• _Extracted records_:
═══
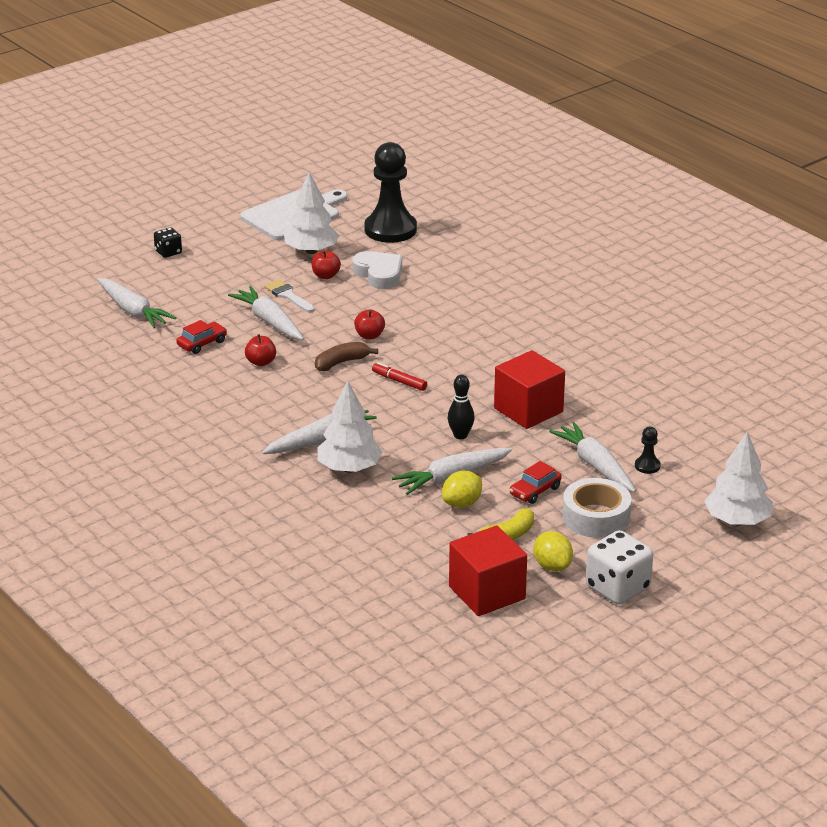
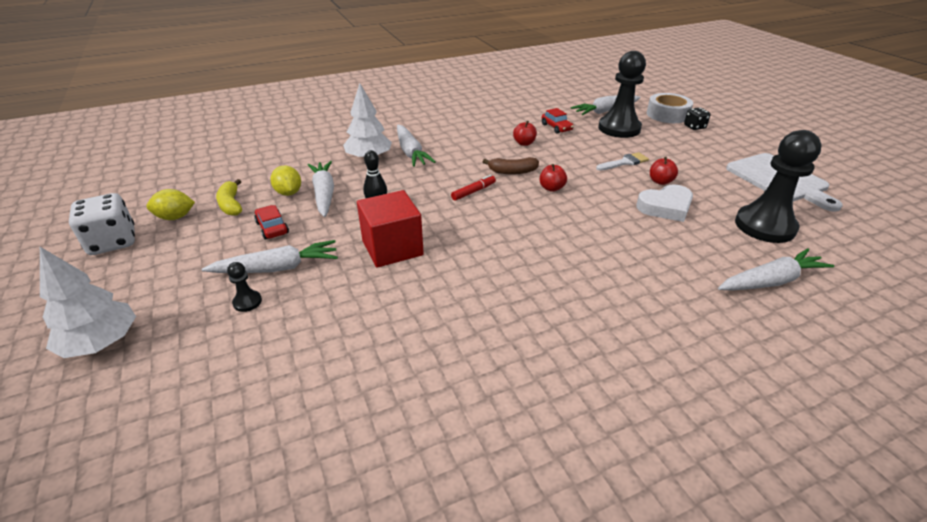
camera: 105 degrees right, 5 degrees up
white carrot [228,286,304,340] -> white carrot moved to [718,248,834,290]
white tree [284,172,339,254] -> none
brown banana [315,342,378,371] -> brown banana turned 105 degrees clockwise [483,157,539,174]
red cube [449,526,527,616] -> none
white tape [562,478,632,538] -> white tape moved to [647,93,693,123]
none -> black pawn [598,51,646,138]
═══
• _The task_: When copying the records above, please match them exactly but leave out all pictures.

• _The completed task_:
camera: 105 degrees right, 5 degrees up
white carrot [228,286,304,340] -> white carrot moved to [718,248,834,290]
white tree [284,172,339,254] -> none
brown banana [315,342,378,371] -> brown banana turned 105 degrees clockwise [483,157,539,174]
red cube [449,526,527,616] -> none
white tape [562,478,632,538] -> white tape moved to [647,93,693,123]
none -> black pawn [598,51,646,138]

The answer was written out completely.